Aim of the task | What lines of the data include the string "pink"? Copy them all.

Dataset excerpts:
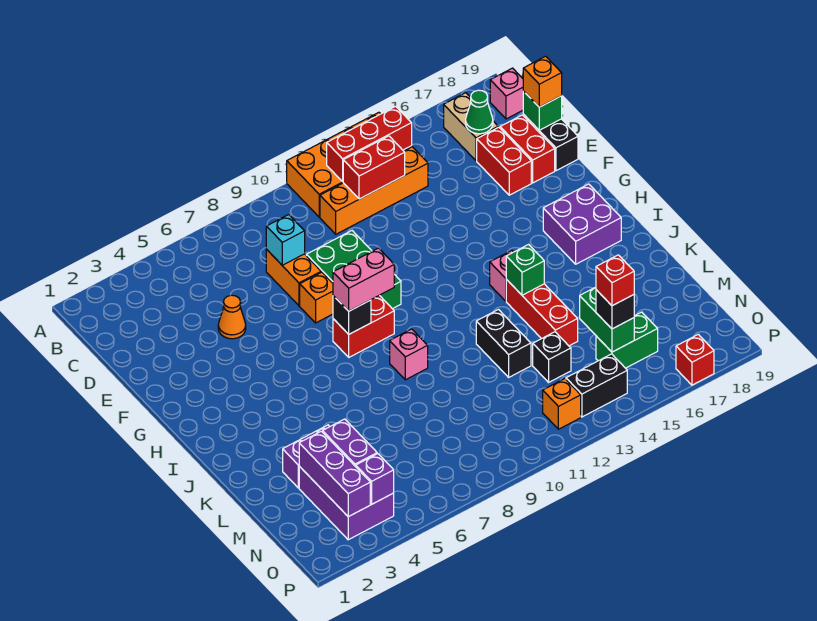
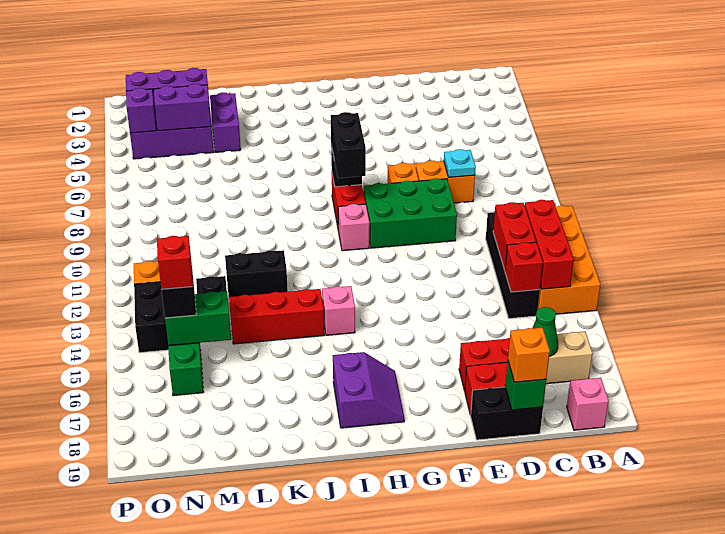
orange brick C11:C14 level 1 -> black brick C11:C14 level 1
cyan brick D8 level 2 -> cyan plate D8 level 2
orange cone E5 level 1 -> none
pink brick H8:H9 level 3 -> black brick H8:H9 level 3
purple brick H17:I18 level 1 -> purple slope H17:I18 level 1 top I
pink brick J9 level 1 -> pink brick H10 level 1
green brick J14 level 2 -> none
red brick P17 level 1 -> red brick C14 level 2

Answer section |
pink brick H8:H9 level 3 -> black brick H8:H9 level 3
pink brick J9 level 1 -> pink brick H10 level 1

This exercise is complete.